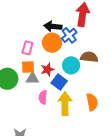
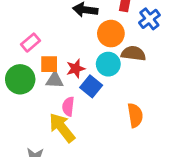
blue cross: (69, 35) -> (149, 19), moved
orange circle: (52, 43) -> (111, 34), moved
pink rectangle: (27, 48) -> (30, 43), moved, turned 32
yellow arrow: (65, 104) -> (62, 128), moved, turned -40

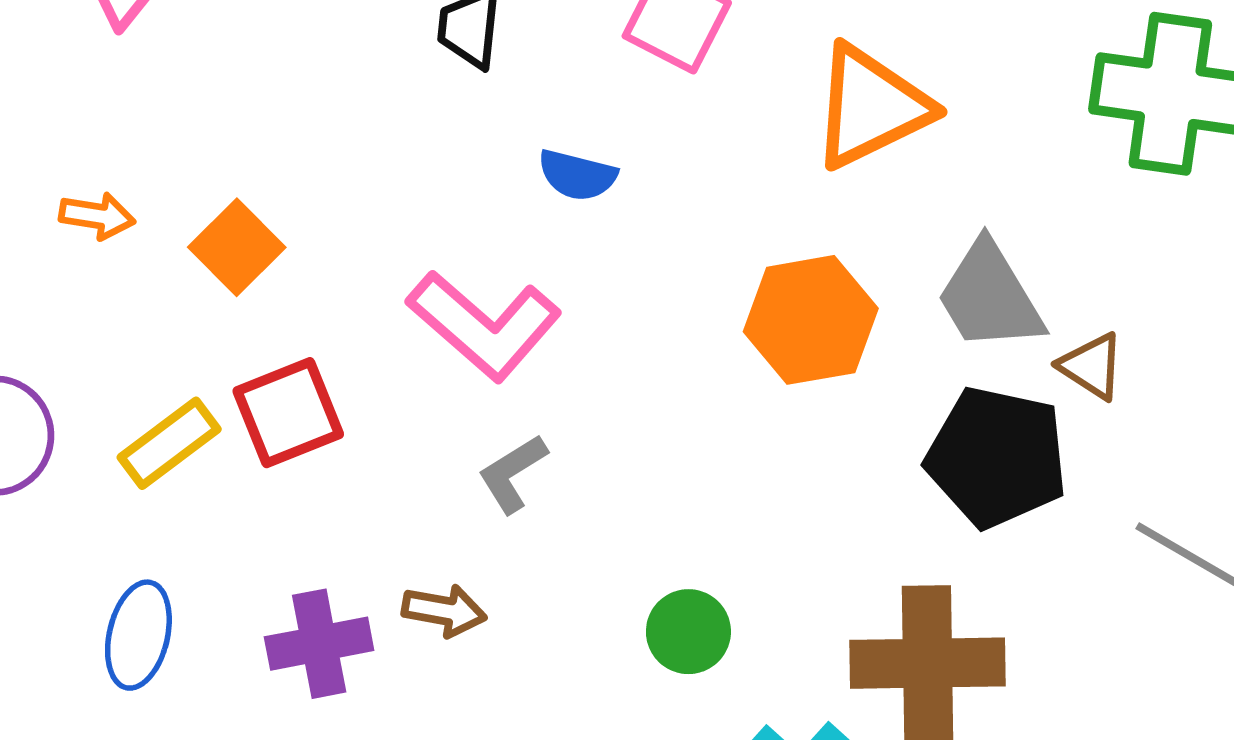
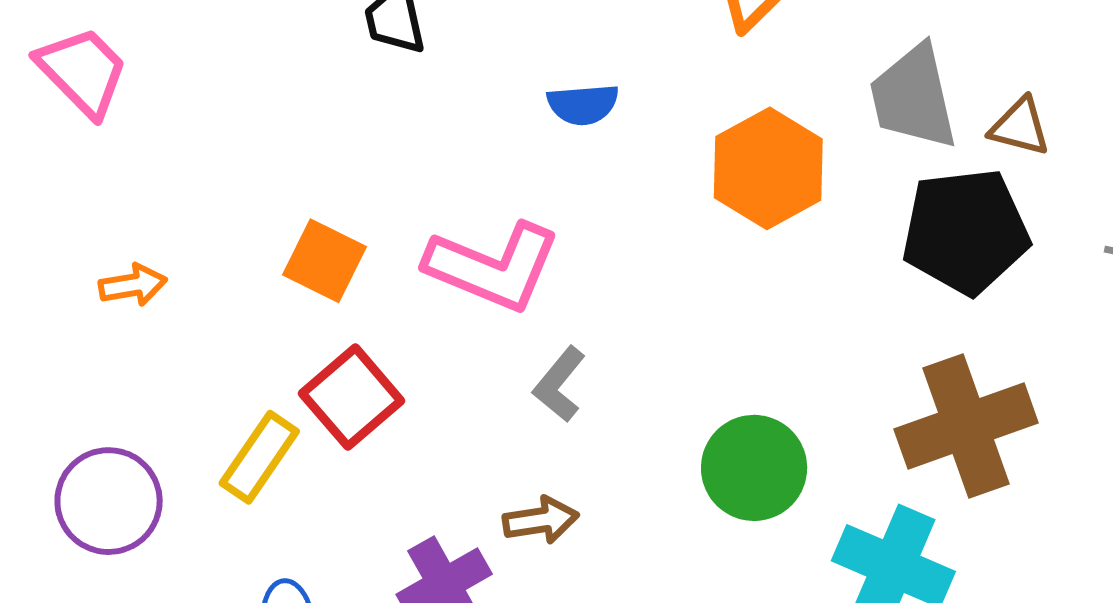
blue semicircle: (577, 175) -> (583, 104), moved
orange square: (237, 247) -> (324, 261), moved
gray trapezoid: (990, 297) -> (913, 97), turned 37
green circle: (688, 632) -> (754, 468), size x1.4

## Exercise instructions:
Once the line containing "pink rectangle: (27, 48)" is found in the records above, it and every line after it up to the last must be repeated exactly, without pictures.

## Output below:
pink rectangle: (27, 48) -> (30, 43), moved, turned 32
yellow arrow: (65, 104) -> (62, 128), moved, turned -40

blue semicircle: (577, 175) -> (583, 104), moved
orange square: (237, 247) -> (324, 261), moved
gray trapezoid: (990, 297) -> (913, 97), turned 37
green circle: (688, 632) -> (754, 468), size x1.4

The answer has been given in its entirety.